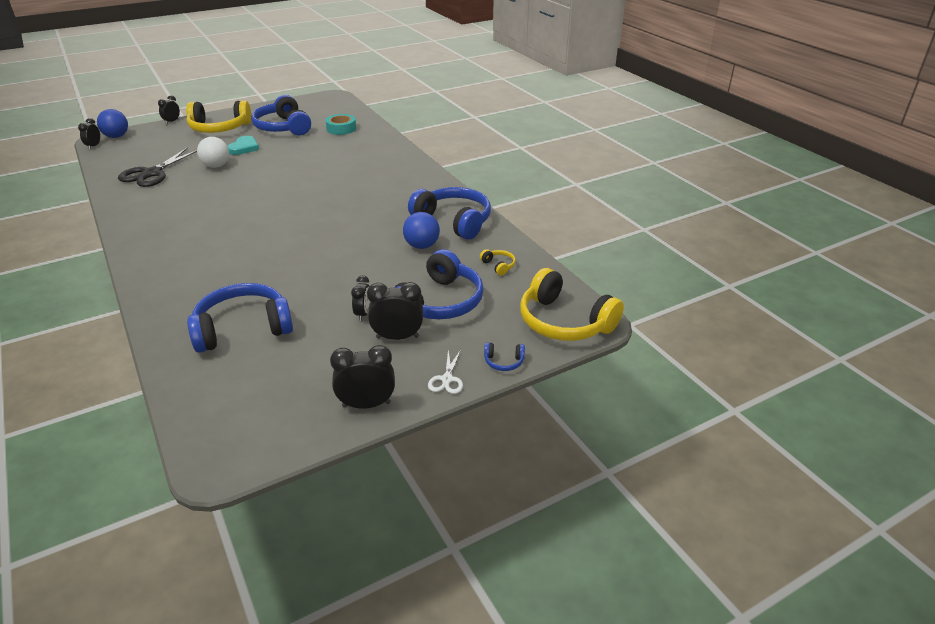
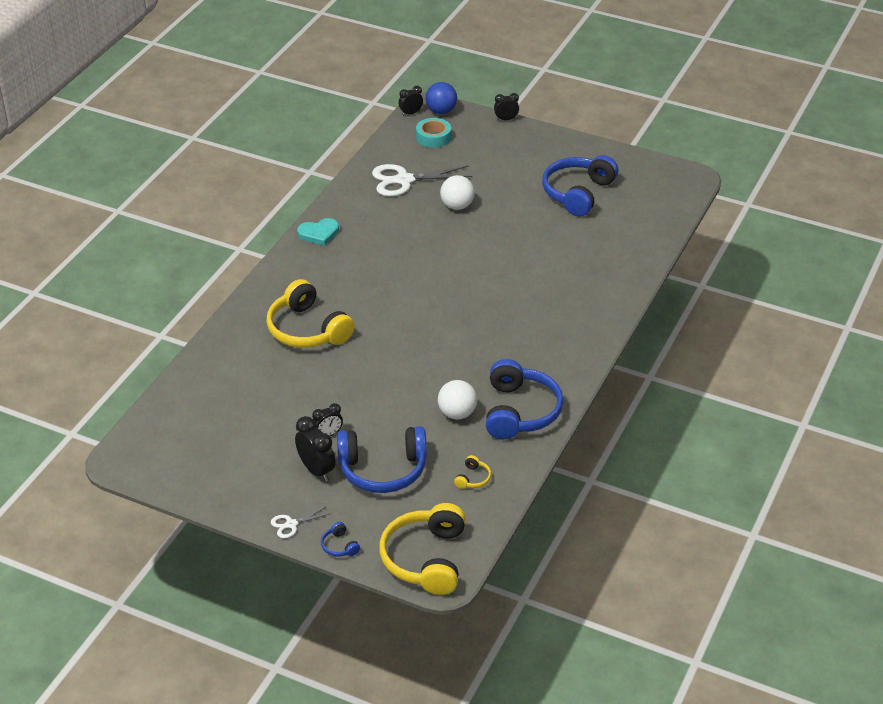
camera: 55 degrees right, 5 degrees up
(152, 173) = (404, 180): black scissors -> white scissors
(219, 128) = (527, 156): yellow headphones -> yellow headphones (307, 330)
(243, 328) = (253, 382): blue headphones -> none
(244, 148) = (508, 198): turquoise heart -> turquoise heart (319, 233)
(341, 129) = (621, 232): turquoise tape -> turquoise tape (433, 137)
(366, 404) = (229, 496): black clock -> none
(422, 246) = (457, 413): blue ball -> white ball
- - - - -
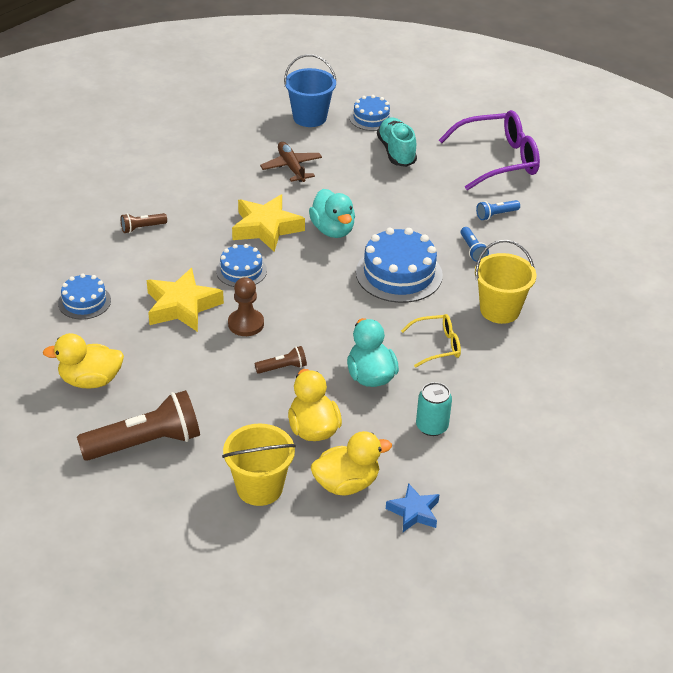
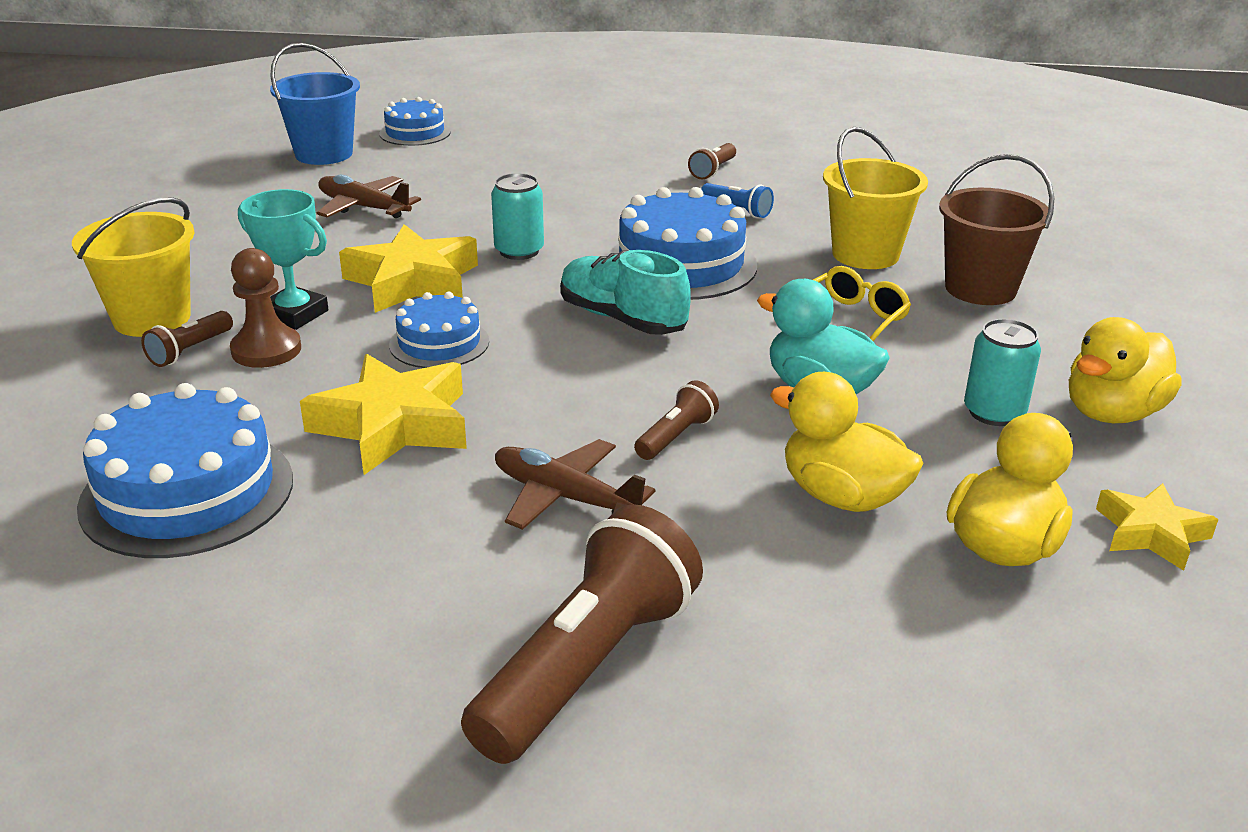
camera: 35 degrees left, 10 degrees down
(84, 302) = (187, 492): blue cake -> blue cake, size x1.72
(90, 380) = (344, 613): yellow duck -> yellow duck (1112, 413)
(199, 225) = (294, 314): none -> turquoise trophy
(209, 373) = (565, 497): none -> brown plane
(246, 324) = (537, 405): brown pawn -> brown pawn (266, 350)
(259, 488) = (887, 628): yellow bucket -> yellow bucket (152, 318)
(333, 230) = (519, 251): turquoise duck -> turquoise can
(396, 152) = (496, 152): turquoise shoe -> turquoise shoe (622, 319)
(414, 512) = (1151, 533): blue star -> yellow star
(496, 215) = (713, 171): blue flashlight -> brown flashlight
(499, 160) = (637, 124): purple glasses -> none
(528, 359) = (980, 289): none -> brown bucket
- - - - -
§ **JOB ITEM**:
Of the entries listed above, reproduce only the lines starting at the line containing "(209, 373) = (565, 497): none -> brown plane" and ending at the line containing "(528, 359) = (980, 289): none -> brown bucket". Include both, exactly as they stand.

§ **RESULT FOR THIS EXERCISE**:
(209, 373) = (565, 497): none -> brown plane
(246, 324) = (537, 405): brown pawn -> brown pawn (266, 350)
(259, 488) = (887, 628): yellow bucket -> yellow bucket (152, 318)
(333, 230) = (519, 251): turquoise duck -> turquoise can
(396, 152) = (496, 152): turquoise shoe -> turquoise shoe (622, 319)
(414, 512) = (1151, 533): blue star -> yellow star
(496, 215) = (713, 171): blue flashlight -> brown flashlight
(499, 160) = (637, 124): purple glasses -> none
(528, 359) = (980, 289): none -> brown bucket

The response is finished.